> [Exercise directions] Everything from the line that holds "BT pin VCC: 3V3 -> none" through the end of the data below should be output exactly, both ends included.
[Exercise materials Boundary: Start]
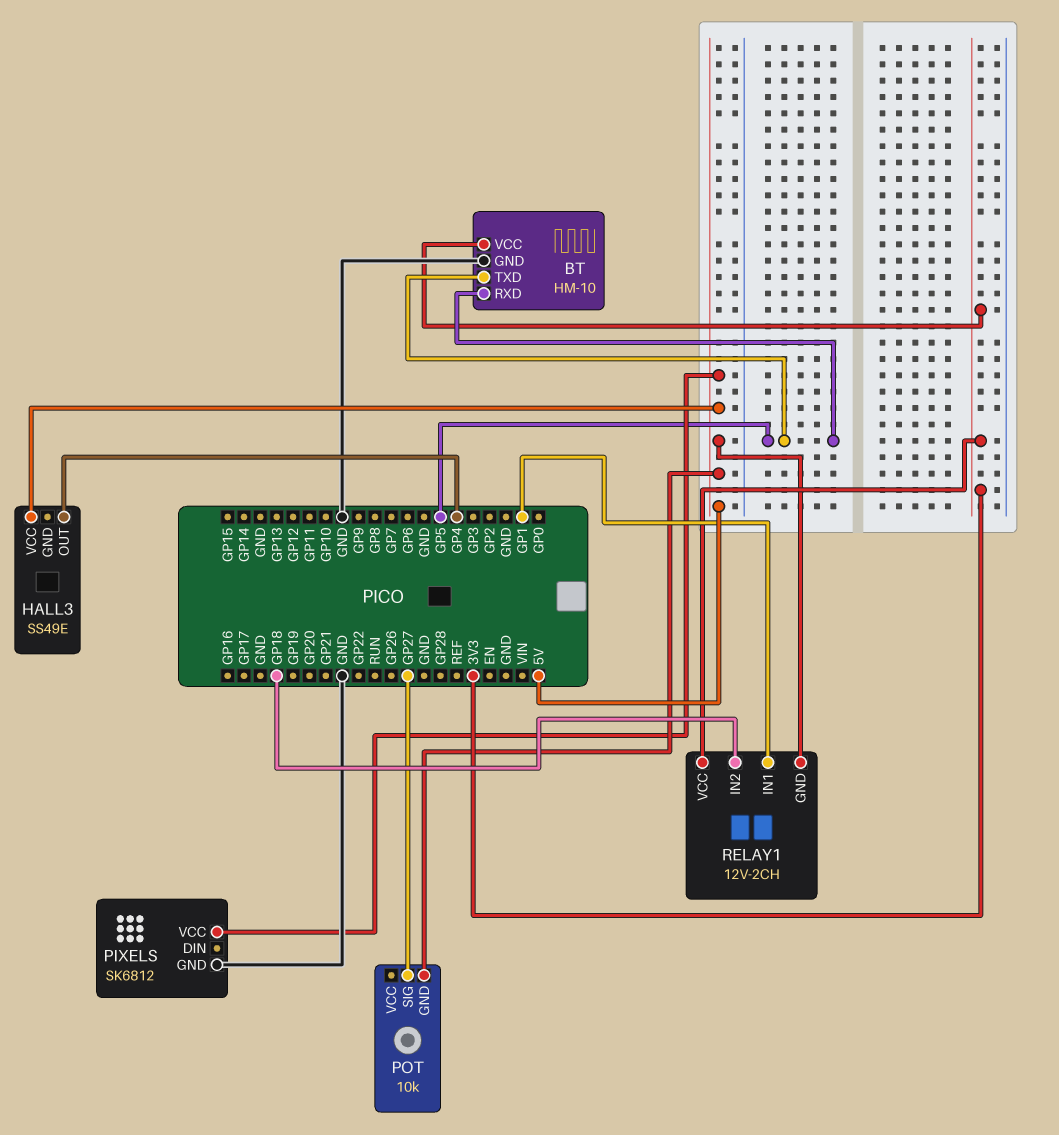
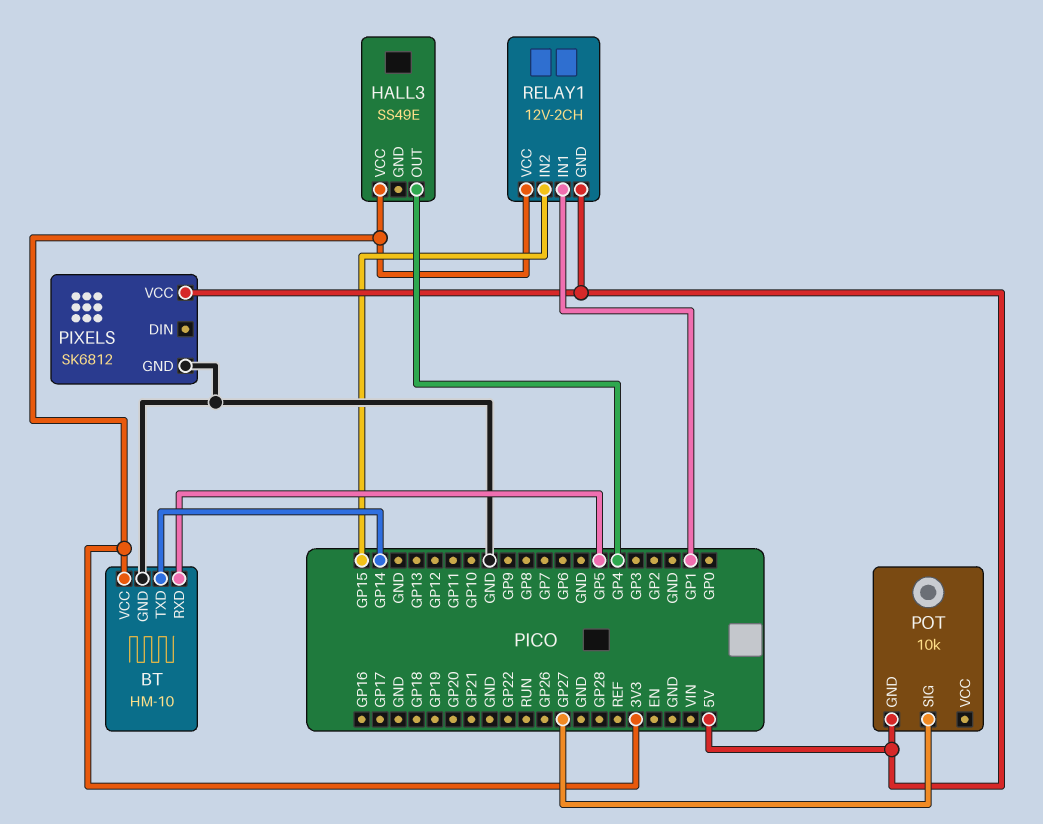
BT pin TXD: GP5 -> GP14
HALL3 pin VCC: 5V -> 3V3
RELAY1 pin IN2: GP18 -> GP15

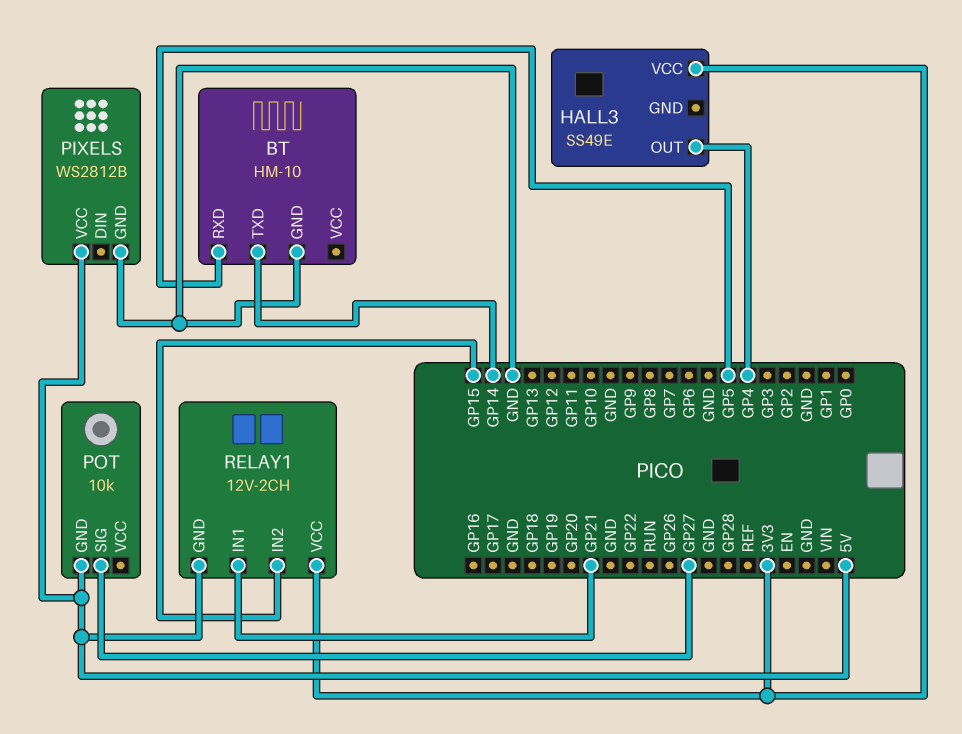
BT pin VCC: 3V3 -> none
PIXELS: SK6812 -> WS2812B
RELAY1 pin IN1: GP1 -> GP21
[Exercise materials Boundary: End]
> [Result]
BT pin VCC: 3V3 -> none
PIXELS: SK6812 -> WS2812B
RELAY1 pin IN1: GP1 -> GP21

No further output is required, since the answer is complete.